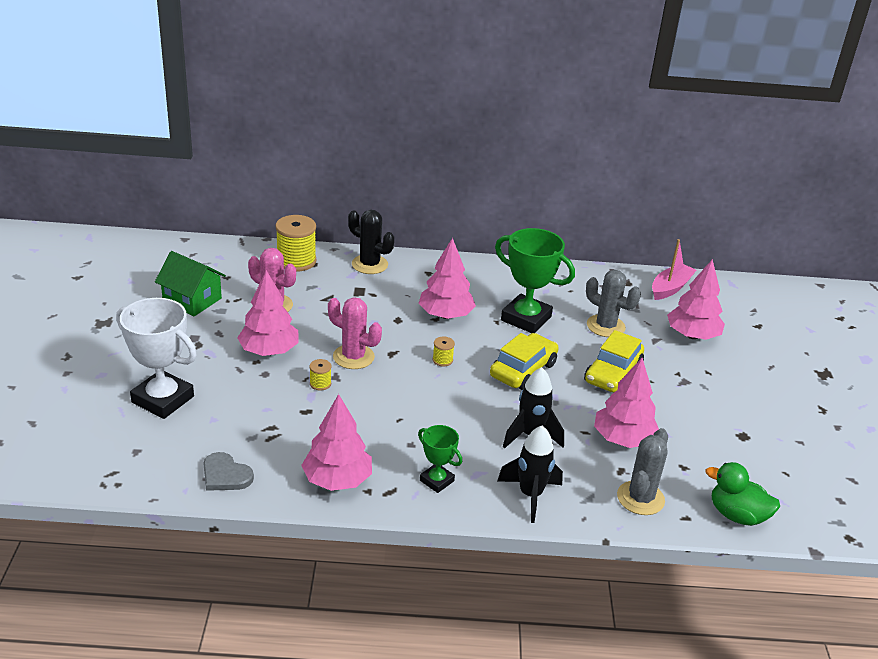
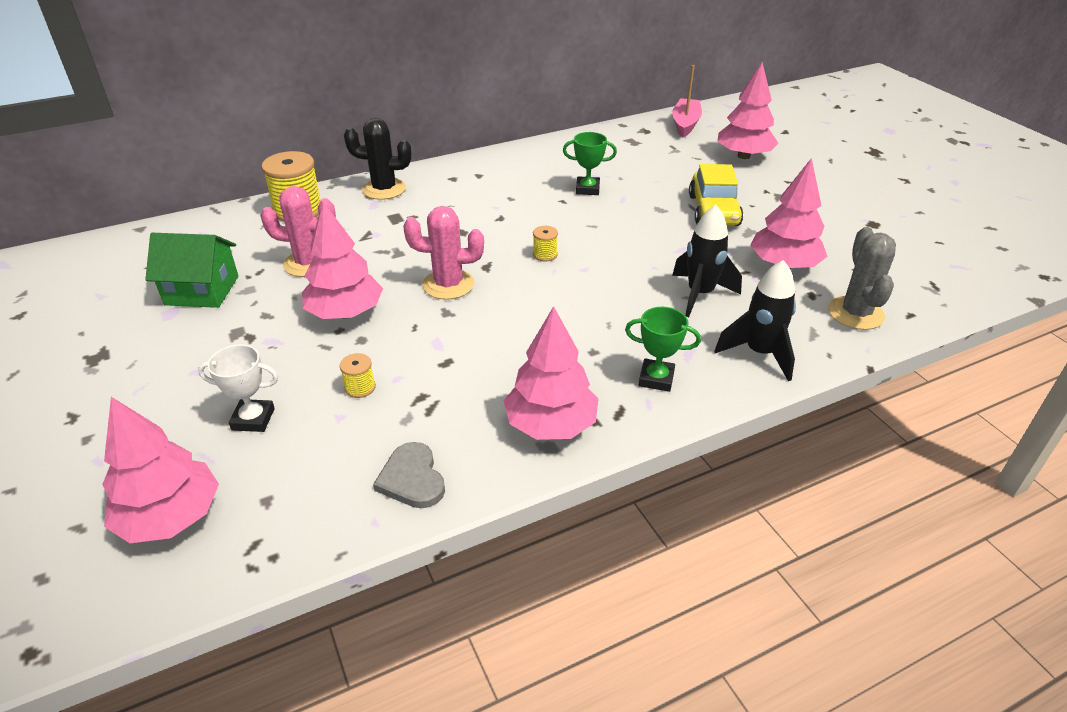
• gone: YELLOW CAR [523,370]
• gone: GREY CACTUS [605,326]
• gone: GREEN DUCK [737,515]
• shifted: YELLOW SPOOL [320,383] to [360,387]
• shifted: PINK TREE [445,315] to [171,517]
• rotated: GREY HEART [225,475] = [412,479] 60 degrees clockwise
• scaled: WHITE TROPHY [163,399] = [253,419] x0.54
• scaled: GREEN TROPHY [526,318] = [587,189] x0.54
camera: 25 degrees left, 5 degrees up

——

[What you need to do]
Give again the closing portion of the entries, from the line with "[445,315] to [171,517]" through the last line. Keep it exact and add nothing.

[Solution to this exercise]
• shifted: PINK TREE [445,315] to [171,517]
• rotated: GREY HEART [225,475] = [412,479] 60 degrees clockwise
• scaled: WHITE TROPHY [163,399] = [253,419] x0.54
• scaled: GREEN TROPHY [526,318] = [587,189] x0.54
camera: 25 degrees left, 5 degrees up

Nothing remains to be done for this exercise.